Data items
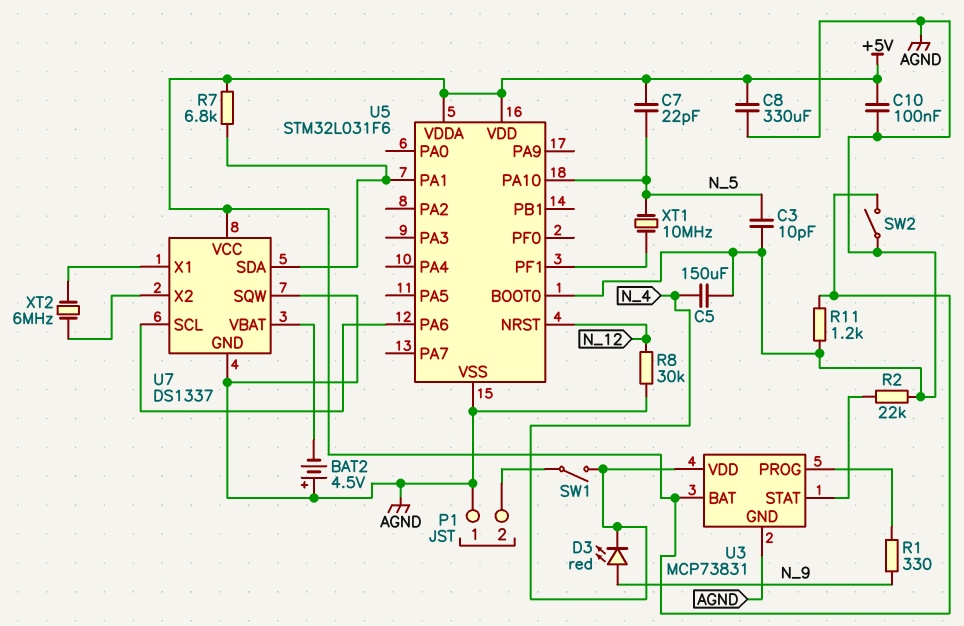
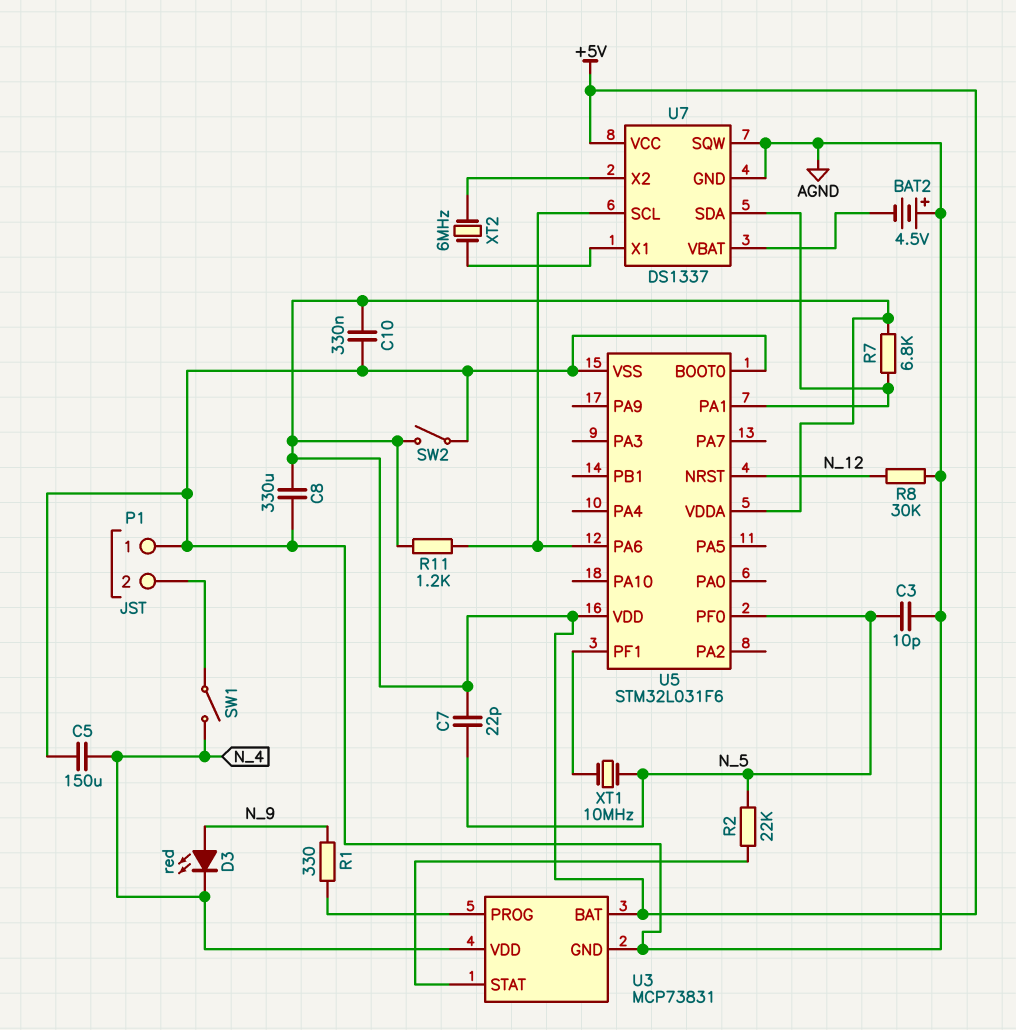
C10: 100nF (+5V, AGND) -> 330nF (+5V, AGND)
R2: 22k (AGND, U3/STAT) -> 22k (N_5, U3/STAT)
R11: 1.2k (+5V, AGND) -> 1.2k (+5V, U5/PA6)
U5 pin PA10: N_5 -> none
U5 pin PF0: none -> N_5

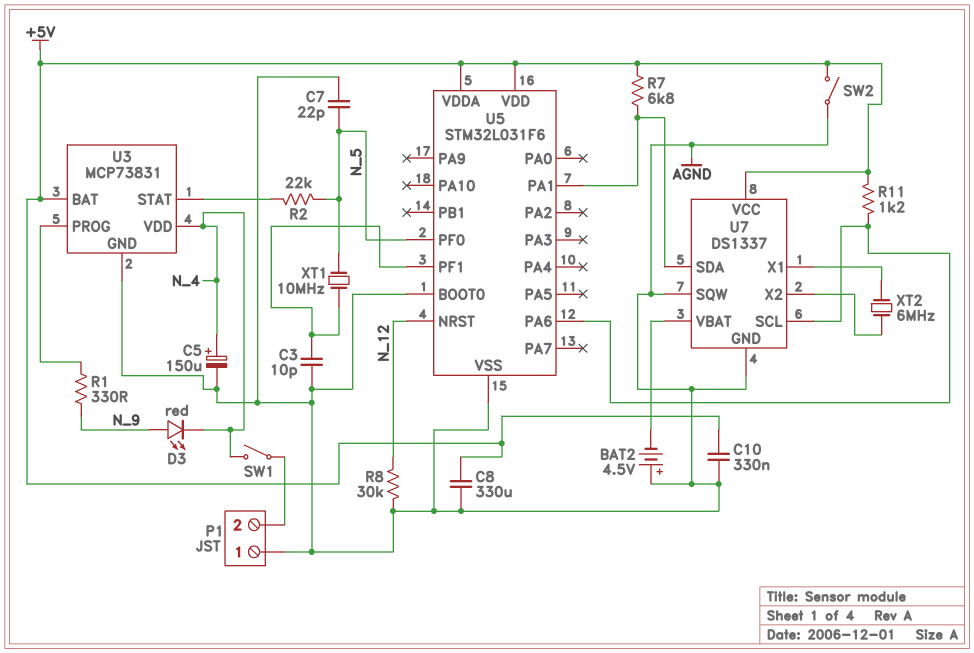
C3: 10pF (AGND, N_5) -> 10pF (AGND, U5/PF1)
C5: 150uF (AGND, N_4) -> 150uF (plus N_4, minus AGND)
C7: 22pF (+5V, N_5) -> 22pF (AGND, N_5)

Task to carry out | Reproduce each line of the data containing the word "AGND".

Solved problem |
C10: 100nF (+5V, AGND) -> 330nF (+5V, AGND)
R2: 22k (AGND, U3/STAT) -> 22k (N_5, U3/STAT)
R11: 1.2k (+5V, AGND) -> 1.2k (+5V, U5/PA6)
C3: 10pF (AGND, N_5) -> 10pF (AGND, U5/PF1)
C5: 150uF (AGND, N_4) -> 150uF (plus N_4, minus AGND)
C7: 22pF (+5V, N_5) -> 22pF (AGND, N_5)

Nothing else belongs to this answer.